Nothing but the lines from the one containing "brown brick D7:E7" through the one containing "red brick I11", both included, should be given again, each exactly as written below.

Segment Start: Data extracts

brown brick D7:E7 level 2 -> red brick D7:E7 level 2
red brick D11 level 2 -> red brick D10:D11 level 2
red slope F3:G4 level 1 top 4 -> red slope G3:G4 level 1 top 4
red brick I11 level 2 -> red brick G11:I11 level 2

Segment End: Data extracts
Segment Start: Data extracts

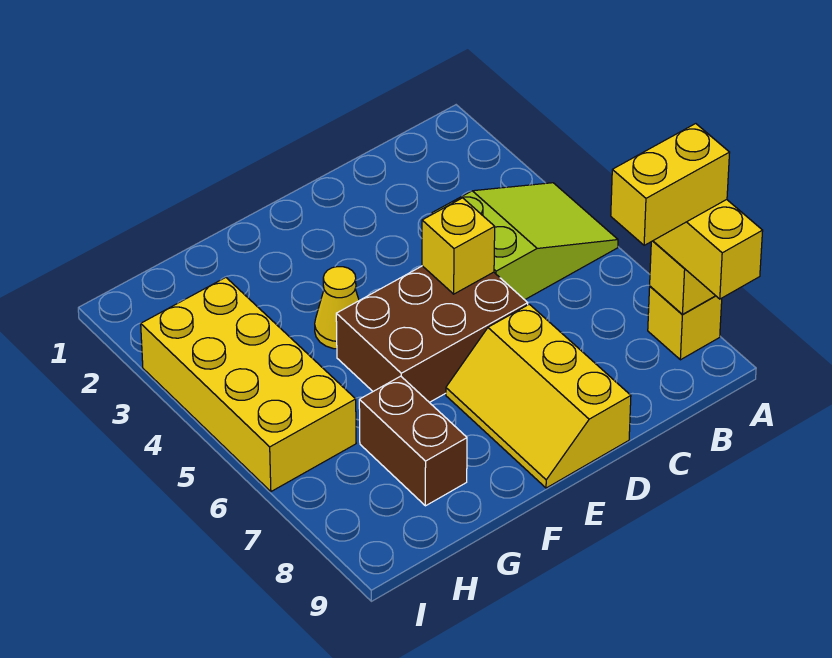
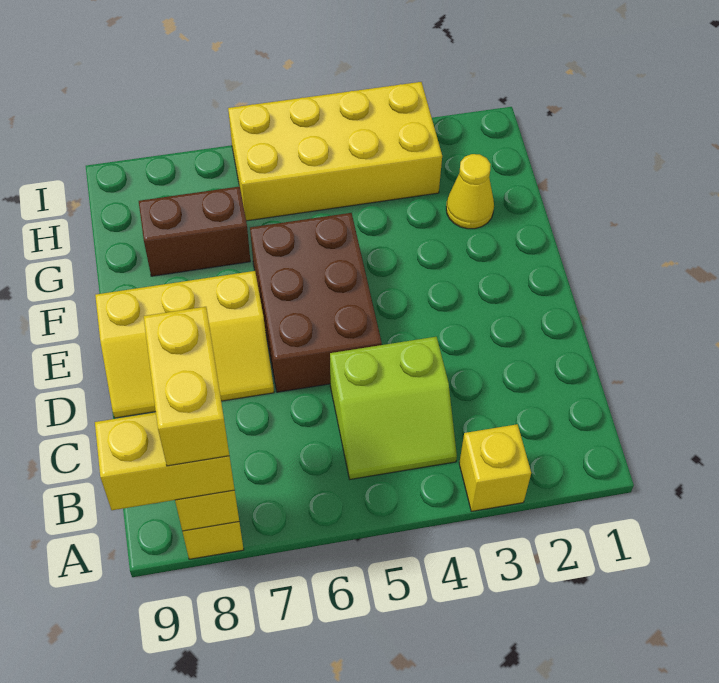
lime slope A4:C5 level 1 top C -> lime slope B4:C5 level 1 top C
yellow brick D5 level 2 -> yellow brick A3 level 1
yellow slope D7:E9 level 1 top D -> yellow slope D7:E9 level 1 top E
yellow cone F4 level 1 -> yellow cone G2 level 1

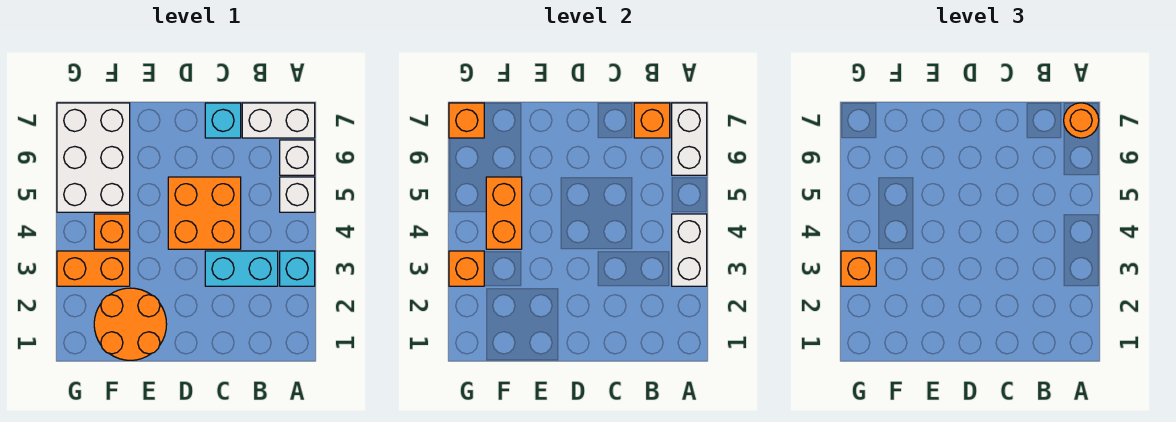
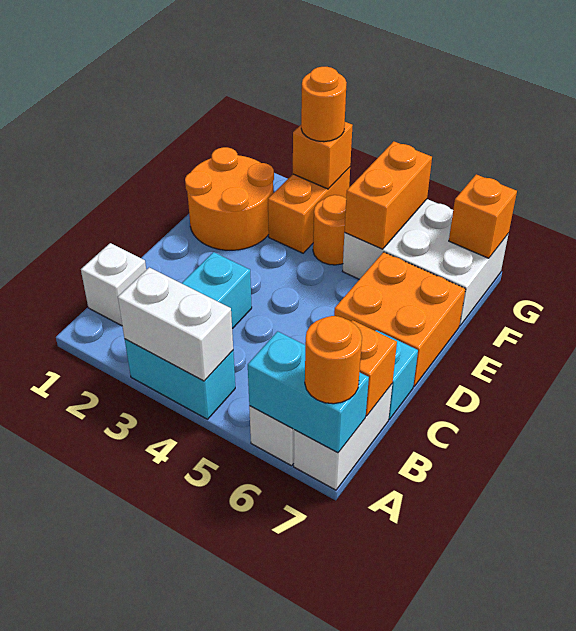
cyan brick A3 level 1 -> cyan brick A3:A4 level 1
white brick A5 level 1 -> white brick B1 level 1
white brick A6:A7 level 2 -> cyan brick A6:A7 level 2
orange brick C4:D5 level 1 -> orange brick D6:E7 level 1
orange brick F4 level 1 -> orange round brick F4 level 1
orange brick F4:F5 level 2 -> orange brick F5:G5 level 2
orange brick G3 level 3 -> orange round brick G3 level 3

Segment End: Data extracts

Response to the task:
brown brick D7:E7 level 2 -> red brick D7:E7 level 2
red brick D11 level 2 -> red brick D10:D11 level 2
red slope F3:G4 level 1 top 4 -> red slope G3:G4 level 1 top 4
red brick I11 level 2 -> red brick G11:I11 level 2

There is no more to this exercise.